(Dataset records)
== Segment start ==

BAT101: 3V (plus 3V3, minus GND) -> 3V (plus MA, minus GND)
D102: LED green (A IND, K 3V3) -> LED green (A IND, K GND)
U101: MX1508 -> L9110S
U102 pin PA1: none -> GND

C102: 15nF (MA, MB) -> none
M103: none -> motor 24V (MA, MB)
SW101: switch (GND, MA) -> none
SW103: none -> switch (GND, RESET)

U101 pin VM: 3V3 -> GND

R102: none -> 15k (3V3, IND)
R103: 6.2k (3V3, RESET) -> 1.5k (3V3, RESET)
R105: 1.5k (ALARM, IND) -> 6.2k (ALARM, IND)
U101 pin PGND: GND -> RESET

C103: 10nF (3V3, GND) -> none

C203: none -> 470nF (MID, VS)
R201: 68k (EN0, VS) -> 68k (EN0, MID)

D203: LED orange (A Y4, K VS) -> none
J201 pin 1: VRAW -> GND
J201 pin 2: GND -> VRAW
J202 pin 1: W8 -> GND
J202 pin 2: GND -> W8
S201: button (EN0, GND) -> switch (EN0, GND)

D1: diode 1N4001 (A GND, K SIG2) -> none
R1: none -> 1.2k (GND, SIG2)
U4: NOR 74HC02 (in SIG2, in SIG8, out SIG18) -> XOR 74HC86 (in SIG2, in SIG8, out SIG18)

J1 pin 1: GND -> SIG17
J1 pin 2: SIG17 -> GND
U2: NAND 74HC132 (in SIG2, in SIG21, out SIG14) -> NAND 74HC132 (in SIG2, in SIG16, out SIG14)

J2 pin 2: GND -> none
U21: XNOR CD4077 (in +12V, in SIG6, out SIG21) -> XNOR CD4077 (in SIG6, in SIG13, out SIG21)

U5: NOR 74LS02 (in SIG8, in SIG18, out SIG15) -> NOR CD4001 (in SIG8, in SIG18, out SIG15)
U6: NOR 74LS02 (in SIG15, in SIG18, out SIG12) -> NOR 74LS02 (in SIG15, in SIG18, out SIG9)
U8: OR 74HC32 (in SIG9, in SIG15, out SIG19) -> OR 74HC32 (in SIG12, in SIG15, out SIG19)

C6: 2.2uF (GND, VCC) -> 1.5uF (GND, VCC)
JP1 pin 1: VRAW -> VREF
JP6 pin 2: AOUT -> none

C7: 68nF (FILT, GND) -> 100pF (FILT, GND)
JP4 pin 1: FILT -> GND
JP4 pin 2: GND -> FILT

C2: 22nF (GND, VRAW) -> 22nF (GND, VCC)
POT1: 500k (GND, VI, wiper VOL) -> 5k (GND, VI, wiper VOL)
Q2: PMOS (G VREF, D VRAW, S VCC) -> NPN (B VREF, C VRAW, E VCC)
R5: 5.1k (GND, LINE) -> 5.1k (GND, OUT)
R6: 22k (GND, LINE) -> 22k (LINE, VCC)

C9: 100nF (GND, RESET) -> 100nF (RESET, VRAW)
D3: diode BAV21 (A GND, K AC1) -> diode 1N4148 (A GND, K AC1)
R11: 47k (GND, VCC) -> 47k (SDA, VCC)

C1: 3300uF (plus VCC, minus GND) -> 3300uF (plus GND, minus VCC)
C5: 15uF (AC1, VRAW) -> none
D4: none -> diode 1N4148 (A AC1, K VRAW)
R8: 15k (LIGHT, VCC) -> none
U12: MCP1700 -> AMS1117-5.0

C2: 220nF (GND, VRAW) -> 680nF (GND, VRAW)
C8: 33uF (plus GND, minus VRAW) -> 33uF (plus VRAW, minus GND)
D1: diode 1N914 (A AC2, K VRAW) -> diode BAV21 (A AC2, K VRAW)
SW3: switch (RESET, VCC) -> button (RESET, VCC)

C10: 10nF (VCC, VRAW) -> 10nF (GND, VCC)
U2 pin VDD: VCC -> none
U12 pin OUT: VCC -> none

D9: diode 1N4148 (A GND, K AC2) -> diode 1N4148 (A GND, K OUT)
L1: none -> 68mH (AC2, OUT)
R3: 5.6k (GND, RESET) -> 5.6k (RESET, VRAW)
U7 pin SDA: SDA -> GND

== Segment end ==

▶ [Exercise prompt]: Please state how many lines in the records contain the word "minus", and give only that number.

▶ [Solved problem]: 3